• [WHAT THIS TASK INVOLVES] In the entries below, filter for the word "zener" and copy every matching line.

• [INPUT DATA]
┏━━

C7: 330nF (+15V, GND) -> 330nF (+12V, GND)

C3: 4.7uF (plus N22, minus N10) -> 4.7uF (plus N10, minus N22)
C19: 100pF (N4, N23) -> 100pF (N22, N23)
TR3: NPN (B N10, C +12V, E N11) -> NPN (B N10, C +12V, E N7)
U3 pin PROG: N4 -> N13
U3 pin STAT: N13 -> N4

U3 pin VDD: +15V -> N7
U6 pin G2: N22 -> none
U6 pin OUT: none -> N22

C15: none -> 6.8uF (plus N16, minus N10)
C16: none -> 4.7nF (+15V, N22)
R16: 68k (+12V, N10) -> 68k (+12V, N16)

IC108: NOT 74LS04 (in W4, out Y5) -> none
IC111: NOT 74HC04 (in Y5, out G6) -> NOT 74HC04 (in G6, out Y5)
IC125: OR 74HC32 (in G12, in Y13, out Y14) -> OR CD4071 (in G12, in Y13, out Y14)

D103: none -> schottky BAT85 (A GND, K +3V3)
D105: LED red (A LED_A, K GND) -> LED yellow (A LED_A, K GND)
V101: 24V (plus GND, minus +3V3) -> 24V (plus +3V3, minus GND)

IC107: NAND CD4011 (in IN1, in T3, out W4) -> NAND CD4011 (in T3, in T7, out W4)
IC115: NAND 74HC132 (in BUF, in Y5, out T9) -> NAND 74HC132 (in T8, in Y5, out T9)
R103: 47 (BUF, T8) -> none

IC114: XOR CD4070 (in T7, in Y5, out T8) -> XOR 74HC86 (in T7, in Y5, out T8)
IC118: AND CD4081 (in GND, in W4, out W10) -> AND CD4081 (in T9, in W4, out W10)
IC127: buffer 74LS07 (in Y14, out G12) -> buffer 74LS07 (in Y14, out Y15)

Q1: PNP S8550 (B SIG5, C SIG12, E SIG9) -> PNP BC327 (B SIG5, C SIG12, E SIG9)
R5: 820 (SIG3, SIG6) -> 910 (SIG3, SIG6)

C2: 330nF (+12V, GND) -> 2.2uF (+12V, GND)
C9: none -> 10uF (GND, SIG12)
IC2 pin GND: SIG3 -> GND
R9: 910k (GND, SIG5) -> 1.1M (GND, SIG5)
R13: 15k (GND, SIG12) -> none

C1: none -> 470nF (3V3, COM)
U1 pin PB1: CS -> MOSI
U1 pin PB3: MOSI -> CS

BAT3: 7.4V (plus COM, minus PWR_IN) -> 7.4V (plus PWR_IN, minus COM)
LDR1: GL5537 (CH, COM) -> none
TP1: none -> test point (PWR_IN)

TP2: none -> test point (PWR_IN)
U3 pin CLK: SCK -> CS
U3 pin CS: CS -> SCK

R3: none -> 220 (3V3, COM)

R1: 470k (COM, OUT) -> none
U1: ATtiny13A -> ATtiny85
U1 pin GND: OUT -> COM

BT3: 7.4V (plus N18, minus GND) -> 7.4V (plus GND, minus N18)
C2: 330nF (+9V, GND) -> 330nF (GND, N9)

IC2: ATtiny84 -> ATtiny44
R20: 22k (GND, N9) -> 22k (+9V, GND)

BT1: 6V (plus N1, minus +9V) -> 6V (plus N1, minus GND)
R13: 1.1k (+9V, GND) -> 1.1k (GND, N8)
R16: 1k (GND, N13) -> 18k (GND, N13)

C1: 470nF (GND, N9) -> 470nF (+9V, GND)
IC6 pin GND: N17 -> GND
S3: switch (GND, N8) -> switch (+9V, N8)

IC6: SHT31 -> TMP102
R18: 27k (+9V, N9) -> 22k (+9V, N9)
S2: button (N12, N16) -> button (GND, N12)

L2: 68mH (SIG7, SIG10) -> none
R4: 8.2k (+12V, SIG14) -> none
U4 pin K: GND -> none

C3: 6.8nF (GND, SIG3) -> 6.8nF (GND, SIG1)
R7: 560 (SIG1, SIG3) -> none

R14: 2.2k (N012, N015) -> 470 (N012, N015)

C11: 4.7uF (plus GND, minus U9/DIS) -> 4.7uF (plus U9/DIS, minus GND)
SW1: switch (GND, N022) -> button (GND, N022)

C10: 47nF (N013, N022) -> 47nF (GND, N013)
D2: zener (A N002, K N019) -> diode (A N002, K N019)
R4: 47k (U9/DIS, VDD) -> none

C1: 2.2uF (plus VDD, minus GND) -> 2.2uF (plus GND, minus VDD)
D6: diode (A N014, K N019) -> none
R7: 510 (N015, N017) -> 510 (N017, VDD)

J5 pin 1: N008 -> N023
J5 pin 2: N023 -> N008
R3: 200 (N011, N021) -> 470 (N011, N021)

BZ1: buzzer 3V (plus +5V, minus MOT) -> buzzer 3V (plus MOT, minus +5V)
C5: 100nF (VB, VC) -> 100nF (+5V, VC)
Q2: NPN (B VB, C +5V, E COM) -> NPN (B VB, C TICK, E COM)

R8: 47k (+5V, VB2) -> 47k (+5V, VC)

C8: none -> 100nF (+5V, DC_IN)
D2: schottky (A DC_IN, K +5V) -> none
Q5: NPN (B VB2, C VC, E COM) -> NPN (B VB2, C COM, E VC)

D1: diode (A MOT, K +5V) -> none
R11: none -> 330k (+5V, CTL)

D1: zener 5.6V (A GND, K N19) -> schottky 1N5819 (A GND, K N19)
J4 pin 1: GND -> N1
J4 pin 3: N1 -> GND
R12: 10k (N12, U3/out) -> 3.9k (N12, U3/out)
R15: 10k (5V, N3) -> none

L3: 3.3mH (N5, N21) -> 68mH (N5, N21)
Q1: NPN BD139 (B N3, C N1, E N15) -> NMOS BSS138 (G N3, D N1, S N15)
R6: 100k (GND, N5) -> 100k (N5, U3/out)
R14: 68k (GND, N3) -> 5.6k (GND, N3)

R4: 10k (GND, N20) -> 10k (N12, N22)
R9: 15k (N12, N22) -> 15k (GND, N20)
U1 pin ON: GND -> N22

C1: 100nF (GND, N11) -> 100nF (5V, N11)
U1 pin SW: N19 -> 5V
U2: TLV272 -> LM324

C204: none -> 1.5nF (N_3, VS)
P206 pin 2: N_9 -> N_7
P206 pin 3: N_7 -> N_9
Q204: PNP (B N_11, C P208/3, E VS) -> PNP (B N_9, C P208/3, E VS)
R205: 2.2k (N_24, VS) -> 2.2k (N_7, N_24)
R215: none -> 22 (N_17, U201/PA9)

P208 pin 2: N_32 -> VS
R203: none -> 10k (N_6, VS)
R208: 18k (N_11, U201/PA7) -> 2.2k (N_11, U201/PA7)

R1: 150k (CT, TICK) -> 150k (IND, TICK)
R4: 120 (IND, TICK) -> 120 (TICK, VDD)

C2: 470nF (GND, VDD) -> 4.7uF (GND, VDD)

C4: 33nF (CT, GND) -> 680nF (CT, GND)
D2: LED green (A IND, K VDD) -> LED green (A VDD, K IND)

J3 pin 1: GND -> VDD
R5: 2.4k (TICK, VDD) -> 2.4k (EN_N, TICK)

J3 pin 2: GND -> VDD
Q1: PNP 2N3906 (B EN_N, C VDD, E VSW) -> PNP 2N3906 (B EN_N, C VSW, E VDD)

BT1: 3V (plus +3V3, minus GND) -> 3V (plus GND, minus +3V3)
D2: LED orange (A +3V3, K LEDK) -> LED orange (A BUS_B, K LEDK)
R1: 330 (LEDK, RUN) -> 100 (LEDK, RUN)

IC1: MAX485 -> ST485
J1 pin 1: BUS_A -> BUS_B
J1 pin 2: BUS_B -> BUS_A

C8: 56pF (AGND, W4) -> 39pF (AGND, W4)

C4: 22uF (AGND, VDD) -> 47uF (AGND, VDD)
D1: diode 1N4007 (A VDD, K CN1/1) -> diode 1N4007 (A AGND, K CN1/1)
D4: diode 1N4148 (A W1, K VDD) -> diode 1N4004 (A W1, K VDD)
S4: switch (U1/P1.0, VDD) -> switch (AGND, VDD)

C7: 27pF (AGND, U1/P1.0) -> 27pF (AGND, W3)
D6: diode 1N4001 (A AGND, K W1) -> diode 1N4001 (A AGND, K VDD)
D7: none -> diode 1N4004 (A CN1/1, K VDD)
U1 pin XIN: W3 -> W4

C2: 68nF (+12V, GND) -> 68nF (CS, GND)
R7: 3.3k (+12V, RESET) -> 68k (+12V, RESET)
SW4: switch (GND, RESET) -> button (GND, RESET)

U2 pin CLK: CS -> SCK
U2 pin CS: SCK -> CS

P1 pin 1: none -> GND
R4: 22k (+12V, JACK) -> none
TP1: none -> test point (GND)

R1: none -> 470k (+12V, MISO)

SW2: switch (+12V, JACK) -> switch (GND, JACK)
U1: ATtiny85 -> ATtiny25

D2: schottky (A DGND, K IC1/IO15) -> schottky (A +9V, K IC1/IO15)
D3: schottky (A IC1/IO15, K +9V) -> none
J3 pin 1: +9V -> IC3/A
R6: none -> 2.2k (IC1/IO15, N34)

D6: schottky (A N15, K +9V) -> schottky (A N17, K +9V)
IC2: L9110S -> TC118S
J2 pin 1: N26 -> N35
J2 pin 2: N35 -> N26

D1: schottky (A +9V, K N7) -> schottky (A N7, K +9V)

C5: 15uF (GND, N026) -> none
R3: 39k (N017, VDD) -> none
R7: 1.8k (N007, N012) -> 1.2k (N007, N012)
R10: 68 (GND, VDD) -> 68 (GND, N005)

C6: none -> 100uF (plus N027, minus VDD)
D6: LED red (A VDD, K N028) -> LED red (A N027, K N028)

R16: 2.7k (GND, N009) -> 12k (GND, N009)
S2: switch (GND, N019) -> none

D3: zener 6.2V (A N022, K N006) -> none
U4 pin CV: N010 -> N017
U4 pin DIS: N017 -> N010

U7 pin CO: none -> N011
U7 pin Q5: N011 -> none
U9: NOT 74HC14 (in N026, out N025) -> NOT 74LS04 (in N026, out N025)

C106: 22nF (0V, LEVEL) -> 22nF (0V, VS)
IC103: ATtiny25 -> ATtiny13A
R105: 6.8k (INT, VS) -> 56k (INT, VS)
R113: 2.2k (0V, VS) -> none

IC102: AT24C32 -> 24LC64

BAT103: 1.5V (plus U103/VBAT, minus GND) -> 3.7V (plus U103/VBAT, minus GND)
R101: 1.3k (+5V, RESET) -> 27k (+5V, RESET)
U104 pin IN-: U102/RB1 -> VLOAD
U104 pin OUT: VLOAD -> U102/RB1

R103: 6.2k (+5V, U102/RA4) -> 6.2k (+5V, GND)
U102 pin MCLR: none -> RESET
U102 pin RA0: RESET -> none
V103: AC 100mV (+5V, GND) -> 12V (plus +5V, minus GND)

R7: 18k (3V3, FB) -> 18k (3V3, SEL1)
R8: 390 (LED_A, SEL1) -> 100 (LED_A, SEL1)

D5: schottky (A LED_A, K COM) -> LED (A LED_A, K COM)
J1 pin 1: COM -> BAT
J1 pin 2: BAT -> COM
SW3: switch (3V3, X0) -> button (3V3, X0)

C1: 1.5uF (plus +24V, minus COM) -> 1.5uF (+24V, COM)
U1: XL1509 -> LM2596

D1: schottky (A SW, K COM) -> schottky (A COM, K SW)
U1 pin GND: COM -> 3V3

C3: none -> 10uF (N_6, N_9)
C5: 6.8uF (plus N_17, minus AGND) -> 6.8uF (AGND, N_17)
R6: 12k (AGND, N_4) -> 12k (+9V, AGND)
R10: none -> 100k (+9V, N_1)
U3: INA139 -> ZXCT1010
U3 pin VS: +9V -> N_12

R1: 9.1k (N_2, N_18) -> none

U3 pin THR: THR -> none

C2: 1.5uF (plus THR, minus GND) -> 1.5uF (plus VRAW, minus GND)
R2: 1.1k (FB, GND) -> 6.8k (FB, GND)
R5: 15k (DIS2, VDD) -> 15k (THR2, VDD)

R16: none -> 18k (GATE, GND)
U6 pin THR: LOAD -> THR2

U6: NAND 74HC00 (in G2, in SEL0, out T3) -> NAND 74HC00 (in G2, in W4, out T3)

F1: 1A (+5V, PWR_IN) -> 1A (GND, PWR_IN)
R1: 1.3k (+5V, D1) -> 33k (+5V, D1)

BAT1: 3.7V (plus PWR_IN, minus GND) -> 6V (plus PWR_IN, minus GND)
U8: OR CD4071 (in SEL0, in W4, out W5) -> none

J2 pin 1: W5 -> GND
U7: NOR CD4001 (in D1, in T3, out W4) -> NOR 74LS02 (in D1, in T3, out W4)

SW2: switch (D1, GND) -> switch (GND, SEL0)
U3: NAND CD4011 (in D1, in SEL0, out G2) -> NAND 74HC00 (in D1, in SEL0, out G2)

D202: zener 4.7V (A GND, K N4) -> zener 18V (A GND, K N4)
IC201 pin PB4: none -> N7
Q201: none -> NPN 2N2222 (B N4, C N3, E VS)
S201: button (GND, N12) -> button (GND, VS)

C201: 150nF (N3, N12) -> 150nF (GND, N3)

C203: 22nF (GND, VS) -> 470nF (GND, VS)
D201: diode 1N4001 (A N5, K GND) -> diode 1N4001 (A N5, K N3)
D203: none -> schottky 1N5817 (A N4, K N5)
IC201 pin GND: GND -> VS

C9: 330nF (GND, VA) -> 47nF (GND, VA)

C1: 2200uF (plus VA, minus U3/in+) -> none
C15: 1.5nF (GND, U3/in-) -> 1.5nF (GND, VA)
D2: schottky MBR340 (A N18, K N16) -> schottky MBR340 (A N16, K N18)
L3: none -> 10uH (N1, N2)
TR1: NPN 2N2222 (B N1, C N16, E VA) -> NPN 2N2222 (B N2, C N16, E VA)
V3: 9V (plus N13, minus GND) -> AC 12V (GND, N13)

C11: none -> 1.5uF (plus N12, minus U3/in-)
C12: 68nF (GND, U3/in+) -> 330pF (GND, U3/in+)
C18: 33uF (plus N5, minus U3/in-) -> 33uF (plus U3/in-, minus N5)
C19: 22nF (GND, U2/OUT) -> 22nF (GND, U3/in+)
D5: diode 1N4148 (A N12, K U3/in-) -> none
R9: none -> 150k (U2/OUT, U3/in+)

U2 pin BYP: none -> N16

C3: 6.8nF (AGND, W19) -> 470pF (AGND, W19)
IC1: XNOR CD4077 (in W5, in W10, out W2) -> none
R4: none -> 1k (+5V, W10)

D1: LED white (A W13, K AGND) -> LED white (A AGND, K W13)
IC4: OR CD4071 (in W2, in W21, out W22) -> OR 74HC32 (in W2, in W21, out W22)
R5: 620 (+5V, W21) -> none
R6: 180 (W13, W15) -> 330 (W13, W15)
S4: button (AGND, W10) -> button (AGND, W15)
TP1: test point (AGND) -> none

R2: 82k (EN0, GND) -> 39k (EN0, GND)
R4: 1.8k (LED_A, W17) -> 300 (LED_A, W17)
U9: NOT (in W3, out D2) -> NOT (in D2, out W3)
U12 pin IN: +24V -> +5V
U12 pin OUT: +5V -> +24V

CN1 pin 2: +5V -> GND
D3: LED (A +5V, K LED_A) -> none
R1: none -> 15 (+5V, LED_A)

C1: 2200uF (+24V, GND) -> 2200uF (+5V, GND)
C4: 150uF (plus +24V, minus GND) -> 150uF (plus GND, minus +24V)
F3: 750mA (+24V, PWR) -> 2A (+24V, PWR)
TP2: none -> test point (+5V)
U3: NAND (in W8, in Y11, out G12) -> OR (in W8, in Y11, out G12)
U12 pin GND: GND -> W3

┗━━

• [RESPONSE FOR THIS EXERCISE]
D2: zener (A N002, K N019) -> diode (A N002, K N019)
D1: zener 5.6V (A GND, K N19) -> schottky 1N5819 (A GND, K N19)
D3: zener 6.2V (A N022, K N006) -> none
D202: zener 4.7V (A GND, K N4) -> zener 18V (A GND, K N4)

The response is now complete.